Instruction> Repeat precisely the span of lines below that opens with the line containing "(234, 575) = (1103, 320): white" and closes with the line containing "(587, 149) = (302, 205): pink pot -> none", both included.

Input for this task>
----------

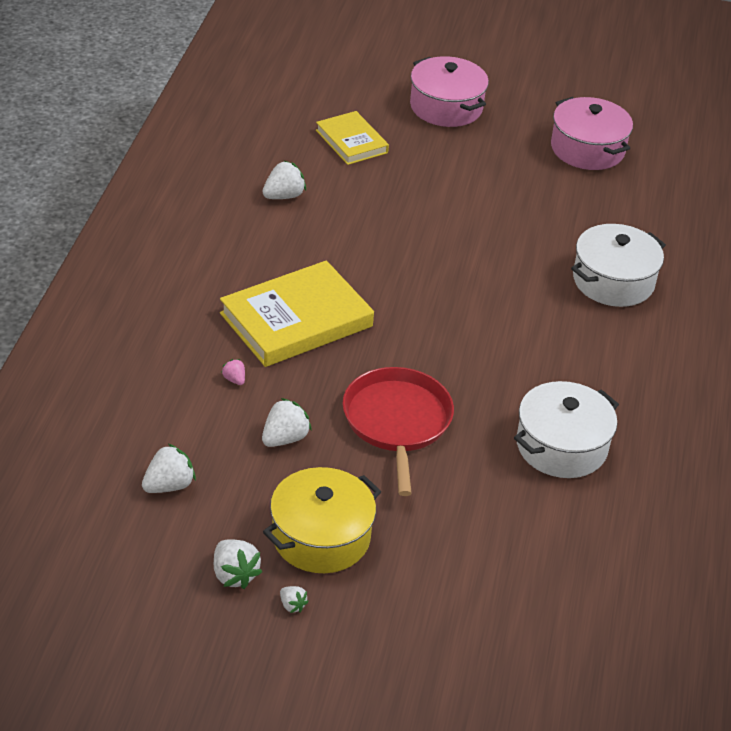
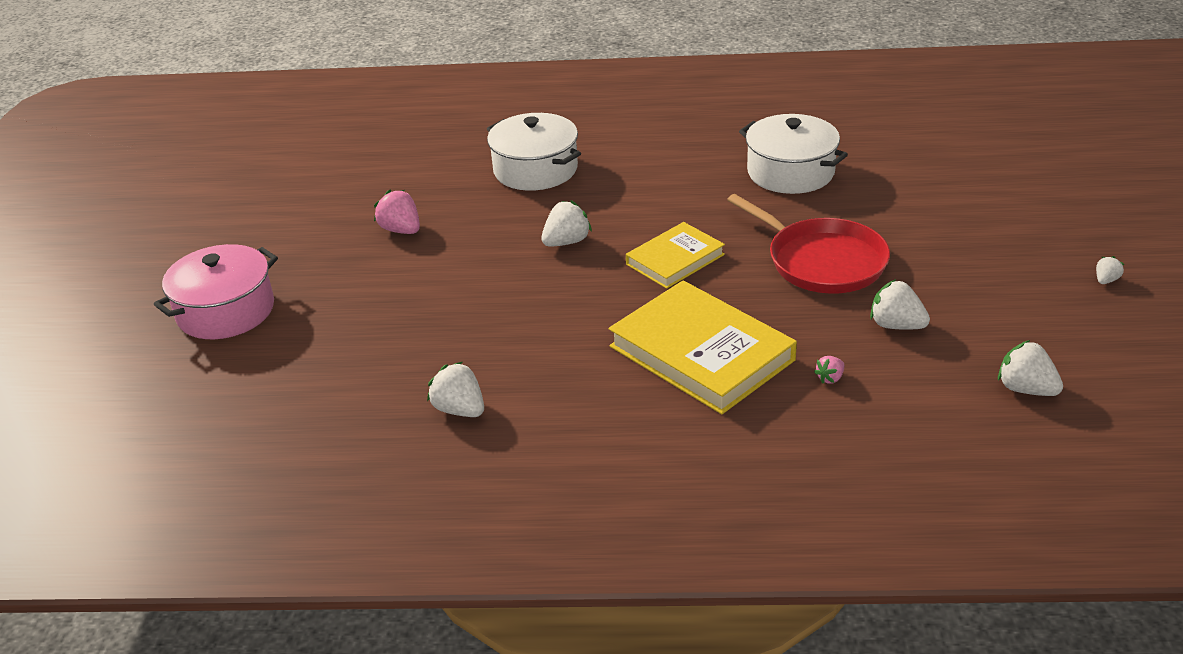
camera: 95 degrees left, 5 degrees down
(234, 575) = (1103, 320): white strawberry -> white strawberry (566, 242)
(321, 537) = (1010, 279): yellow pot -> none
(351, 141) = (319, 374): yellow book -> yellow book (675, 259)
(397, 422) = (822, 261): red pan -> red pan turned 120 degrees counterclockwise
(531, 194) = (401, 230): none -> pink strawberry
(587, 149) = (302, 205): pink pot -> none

----------

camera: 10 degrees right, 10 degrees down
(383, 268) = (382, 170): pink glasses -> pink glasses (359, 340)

----------

Answer>
(234, 575) = (1103, 320): white strawberry -> white strawberry (566, 242)
(321, 537) = (1010, 279): yellow pot -> none
(351, 141) = (319, 374): yellow book -> yellow book (675, 259)
(397, 422) = (822, 261): red pan -> red pan turned 120 degrees counterclockwise
(531, 194) = (401, 230): none -> pink strawberry
(587, 149) = (302, 205): pink pot -> none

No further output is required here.